> **What is being asked**
Where a line in the entries below contains the word "marker", it counts; give the total by itself.
══ Record excerpts
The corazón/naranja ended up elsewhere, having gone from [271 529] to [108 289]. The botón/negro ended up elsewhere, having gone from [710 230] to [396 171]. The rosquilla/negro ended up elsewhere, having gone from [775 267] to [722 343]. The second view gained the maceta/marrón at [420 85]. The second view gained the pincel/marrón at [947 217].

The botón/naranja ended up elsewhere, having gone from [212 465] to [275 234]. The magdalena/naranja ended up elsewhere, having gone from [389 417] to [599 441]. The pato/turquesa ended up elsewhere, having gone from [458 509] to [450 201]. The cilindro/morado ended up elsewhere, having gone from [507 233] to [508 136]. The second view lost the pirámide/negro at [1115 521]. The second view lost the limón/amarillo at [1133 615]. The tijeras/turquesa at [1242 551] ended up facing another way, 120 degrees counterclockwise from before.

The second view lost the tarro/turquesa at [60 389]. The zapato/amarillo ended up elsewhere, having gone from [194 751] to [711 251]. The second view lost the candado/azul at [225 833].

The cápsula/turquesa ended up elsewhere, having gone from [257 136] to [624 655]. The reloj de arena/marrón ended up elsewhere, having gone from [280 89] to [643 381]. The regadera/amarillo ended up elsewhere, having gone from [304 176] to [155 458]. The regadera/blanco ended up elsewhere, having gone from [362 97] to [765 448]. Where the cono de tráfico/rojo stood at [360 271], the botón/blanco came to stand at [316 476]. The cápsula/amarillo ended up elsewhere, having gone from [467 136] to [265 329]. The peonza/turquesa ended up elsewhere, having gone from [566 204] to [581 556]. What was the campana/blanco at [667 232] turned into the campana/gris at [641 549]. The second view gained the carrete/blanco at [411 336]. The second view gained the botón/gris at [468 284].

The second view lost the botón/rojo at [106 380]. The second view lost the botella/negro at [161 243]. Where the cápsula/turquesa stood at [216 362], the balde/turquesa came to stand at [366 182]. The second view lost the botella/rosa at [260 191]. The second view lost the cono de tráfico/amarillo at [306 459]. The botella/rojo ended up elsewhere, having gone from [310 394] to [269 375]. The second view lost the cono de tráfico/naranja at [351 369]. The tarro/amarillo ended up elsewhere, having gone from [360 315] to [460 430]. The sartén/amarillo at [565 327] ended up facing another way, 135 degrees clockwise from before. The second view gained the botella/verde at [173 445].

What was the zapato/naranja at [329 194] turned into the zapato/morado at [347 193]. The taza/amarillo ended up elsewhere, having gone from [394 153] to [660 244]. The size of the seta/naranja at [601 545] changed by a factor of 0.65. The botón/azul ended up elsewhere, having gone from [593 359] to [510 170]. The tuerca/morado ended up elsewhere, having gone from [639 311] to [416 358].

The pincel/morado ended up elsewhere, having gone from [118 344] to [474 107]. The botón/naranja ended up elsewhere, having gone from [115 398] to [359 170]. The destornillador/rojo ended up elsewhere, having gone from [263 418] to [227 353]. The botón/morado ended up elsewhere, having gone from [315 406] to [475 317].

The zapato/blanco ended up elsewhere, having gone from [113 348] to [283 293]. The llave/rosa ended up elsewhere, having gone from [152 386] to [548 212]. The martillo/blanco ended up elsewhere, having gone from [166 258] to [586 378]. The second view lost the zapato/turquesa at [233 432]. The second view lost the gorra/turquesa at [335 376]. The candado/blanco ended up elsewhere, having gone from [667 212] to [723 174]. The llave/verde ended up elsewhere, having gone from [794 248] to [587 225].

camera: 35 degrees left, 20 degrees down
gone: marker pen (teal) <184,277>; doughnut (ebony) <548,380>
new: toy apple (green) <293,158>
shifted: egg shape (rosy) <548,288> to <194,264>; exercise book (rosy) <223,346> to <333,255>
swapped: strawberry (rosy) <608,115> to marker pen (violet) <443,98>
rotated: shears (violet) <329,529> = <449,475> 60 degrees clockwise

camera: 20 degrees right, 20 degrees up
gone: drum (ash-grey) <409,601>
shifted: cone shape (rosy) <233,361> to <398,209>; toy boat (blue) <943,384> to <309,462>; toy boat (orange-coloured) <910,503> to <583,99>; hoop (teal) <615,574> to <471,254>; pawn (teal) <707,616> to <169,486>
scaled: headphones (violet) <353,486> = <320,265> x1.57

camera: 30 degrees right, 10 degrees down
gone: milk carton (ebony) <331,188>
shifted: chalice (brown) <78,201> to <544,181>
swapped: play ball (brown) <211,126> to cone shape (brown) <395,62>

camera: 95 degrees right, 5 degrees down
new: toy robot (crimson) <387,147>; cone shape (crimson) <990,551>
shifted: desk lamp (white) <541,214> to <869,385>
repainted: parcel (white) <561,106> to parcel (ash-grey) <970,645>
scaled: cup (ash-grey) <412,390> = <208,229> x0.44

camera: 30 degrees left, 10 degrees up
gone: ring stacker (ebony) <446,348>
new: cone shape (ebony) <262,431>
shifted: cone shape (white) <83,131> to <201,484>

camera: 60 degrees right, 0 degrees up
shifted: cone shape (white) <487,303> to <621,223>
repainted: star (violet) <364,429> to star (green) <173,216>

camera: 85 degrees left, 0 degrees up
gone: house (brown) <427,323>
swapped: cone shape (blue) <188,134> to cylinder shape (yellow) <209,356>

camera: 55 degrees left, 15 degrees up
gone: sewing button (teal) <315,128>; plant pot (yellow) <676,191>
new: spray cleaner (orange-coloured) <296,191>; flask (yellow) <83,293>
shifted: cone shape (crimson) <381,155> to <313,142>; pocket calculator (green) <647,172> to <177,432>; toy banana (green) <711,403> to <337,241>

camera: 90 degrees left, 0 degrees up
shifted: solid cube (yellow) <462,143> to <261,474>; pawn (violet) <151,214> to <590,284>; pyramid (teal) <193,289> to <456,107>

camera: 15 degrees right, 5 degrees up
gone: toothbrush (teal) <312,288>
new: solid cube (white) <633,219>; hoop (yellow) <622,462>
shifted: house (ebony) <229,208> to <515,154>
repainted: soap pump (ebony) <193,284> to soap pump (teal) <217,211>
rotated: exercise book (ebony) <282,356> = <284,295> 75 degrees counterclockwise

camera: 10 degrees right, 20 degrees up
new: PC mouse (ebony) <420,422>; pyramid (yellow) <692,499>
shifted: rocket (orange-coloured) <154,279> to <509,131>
════
> **Result of this task**
2